* WORK TO BE COMPLETED: Give the data again exactly as it is written.

* INFORMATION SUPPLIED:
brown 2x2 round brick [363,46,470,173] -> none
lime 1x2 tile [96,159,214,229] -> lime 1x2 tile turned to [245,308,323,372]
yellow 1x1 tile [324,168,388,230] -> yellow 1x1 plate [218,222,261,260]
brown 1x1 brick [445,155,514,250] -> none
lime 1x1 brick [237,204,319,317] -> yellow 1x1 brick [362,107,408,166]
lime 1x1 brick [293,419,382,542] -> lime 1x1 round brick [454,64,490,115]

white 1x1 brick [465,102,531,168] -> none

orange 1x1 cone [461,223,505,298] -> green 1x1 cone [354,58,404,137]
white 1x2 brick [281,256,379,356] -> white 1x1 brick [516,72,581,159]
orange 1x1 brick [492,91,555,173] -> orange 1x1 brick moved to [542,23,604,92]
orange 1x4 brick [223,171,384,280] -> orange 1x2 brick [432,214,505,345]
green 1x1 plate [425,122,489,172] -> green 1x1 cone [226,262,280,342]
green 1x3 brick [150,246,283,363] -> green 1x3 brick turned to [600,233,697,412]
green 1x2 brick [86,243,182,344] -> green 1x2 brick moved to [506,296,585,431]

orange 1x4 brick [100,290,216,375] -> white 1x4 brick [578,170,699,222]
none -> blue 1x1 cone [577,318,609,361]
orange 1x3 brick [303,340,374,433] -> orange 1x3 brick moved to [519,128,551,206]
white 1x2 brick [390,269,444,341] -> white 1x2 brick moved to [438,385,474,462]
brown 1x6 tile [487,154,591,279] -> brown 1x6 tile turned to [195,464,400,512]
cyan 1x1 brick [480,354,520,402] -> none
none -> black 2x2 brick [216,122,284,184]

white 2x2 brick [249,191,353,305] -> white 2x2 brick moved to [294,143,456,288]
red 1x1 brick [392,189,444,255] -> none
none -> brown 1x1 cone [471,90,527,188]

* OUTPUT:
brown 2x2 round brick [363,46,470,173] -> none
lime 1x2 tile [96,159,214,229] -> lime 1x2 tile turned to [245,308,323,372]
yellow 1x1 tile [324,168,388,230] -> yellow 1x1 plate [218,222,261,260]
brown 1x1 brick [445,155,514,250] -> none
lime 1x1 brick [237,204,319,317] -> yellow 1x1 brick [362,107,408,166]
lime 1x1 brick [293,419,382,542] -> lime 1x1 round brick [454,64,490,115]

white 1x1 brick [465,102,531,168] -> none

orange 1x1 cone [461,223,505,298] -> green 1x1 cone [354,58,404,137]
white 1x2 brick [281,256,379,356] -> white 1x1 brick [516,72,581,159]
orange 1x1 brick [492,91,555,173] -> orange 1x1 brick moved to [542,23,604,92]
orange 1x4 brick [223,171,384,280] -> orange 1x2 brick [432,214,505,345]
green 1x1 plate [425,122,489,172] -> green 1x1 cone [226,262,280,342]
green 1x3 brick [150,246,283,363] -> green 1x3 brick turned to [600,233,697,412]
green 1x2 brick [86,243,182,344] -> green 1x2 brick moved to [506,296,585,431]

orange 1x4 brick [100,290,216,375] -> white 1x4 brick [578,170,699,222]
none -> blue 1x1 cone [577,318,609,361]
orange 1x3 brick [303,340,374,433] -> orange 1x3 brick moved to [519,128,551,206]
white 1x2 brick [390,269,444,341] -> white 1x2 brick moved to [438,385,474,462]
brown 1x6 tile [487,154,591,279] -> brown 1x6 tile turned to [195,464,400,512]
cyan 1x1 brick [480,354,520,402] -> none
none -> black 2x2 brick [216,122,284,184]

white 2x2 brick [249,191,353,305] -> white 2x2 brick moved to [294,143,456,288]
red 1x1 brick [392,189,444,255] -> none
none -> brown 1x1 cone [471,90,527,188]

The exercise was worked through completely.